Data block:
-- Opening Marker --
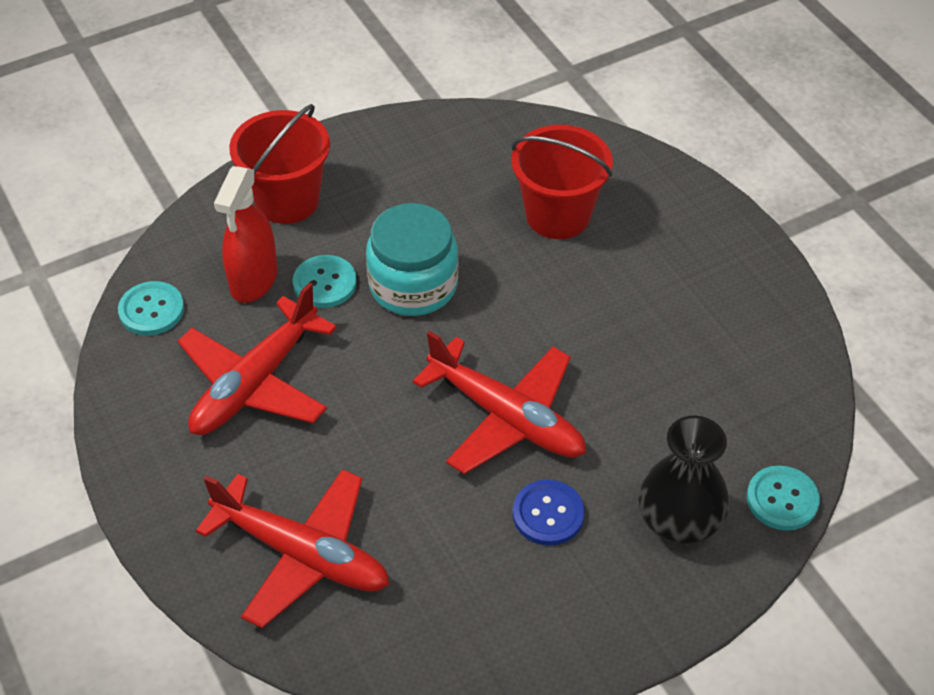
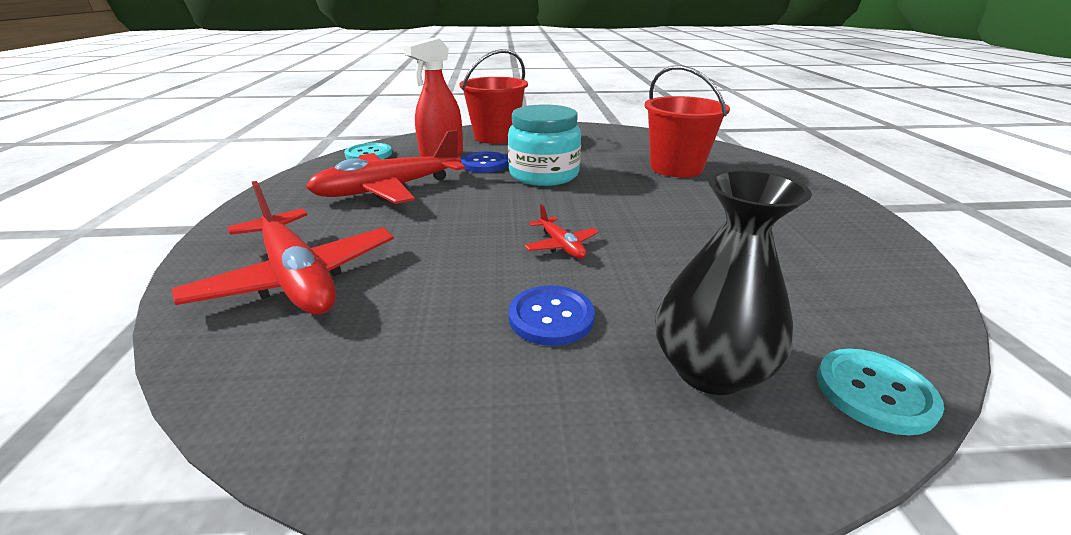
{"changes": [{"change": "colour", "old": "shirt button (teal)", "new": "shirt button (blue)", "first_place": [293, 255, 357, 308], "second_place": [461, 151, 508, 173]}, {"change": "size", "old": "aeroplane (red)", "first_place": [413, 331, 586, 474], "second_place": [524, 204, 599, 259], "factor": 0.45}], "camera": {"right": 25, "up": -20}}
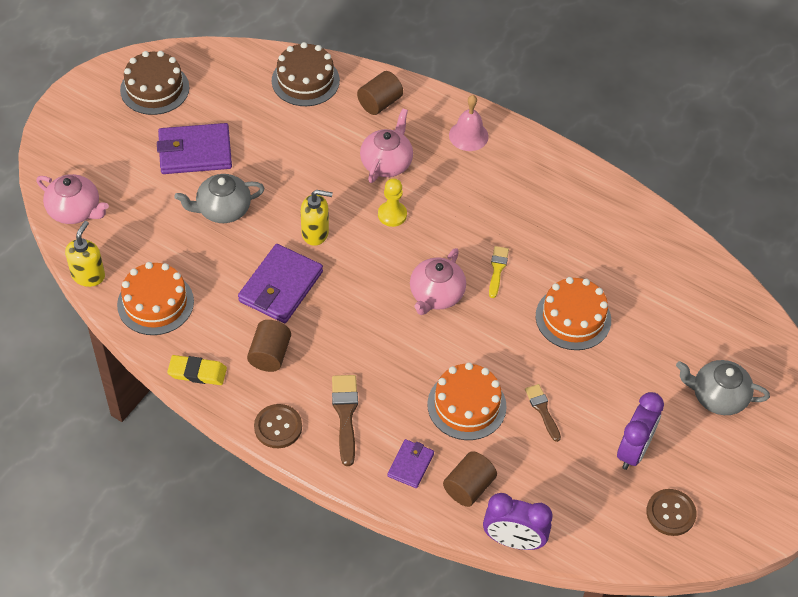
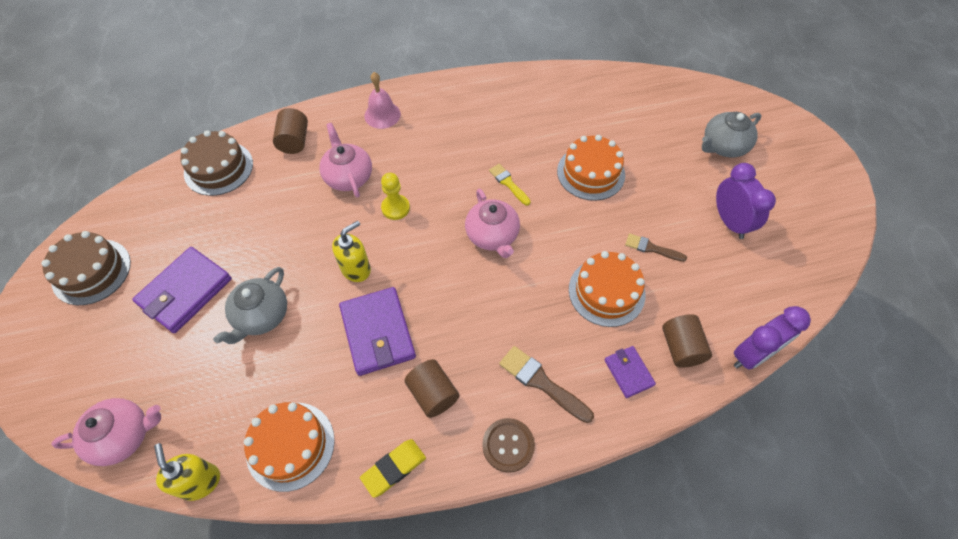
{"changes": [{"change": "missing", "old": "shirt button (russet)", "first_place": [646, 489, 696, 536]}], "camera": {"right": -45, "up": 5}}
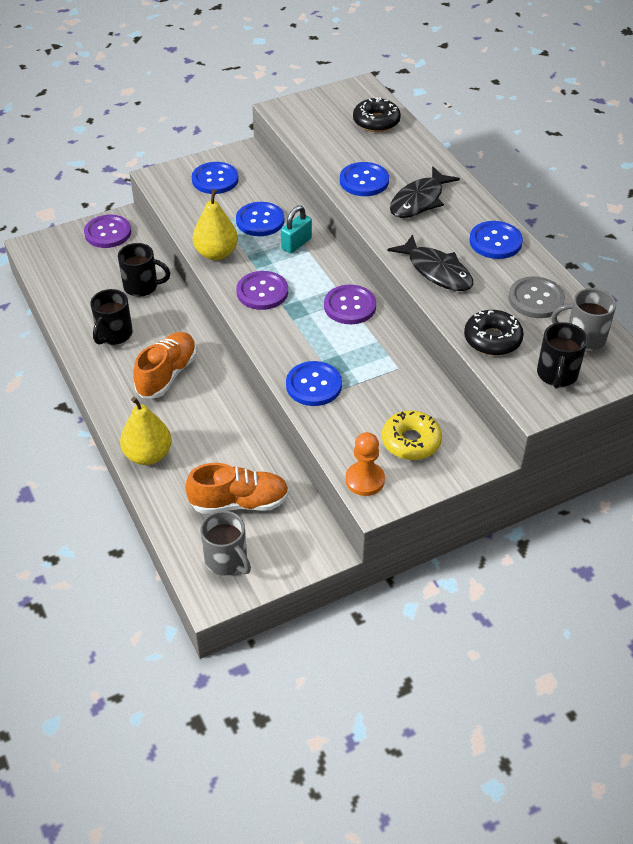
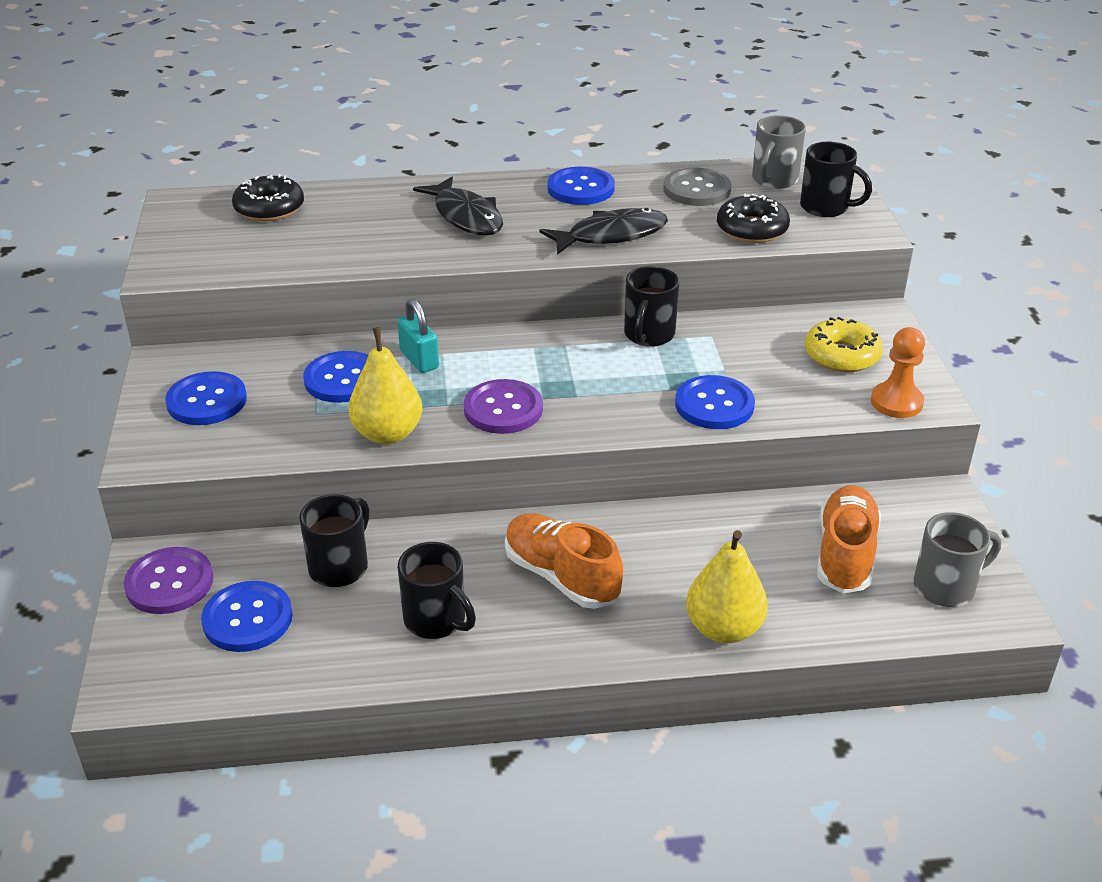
{"changes": [{"change": "missing", "old": "shirt button (royal purple)", "first_place": [324, 285, 376, 324]}, {"change": "relocated", "old": "shirt button (blue)", "first_place": [340, 162, 389, 196], "second_place": [201, 581, 293, 652]}, {"change": "appeared", "new": "tea mug (ebony)", "second_place": [624, 266, 679, 347]}], "camera": {"right": -70, "up": -10}}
-- Closing Marker --
Problem to work on: Set down the data above verbatim, omitting every image.

Output for this exercise:
{"changes": [{"change": "colour", "old": "shirt button (teal)", "new": "shirt button (blue)", "first_place": [293, 255, 357, 308], "second_place": [461, 151, 508, 173]}, {"change": "size", "old": "aeroplane (red)", "first_place": [413, 331, 586, 474], "second_place": [524, 204, 599, 259], "factor": 0.45}], "camera": {"right": 25, "up": -20}}
{"changes": [{"change": "missing", "old": "shirt button (russet)", "first_place": [646, 489, 696, 536]}], "camera": {"right": -45, "up": 5}}
{"changes": [{"change": "missing", "old": "shirt button (royal purple)", "first_place": [324, 285, 376, 324]}, {"change": "relocated", "old": "shirt button (blue)", "first_place": [340, 162, 389, 196], "second_place": [201, 581, 293, 652]}, {"change": "appeared", "new": "tea mug (ebony)", "second_place": [624, 266, 679, 347]}], "camera": {"right": -70, "up": -10}}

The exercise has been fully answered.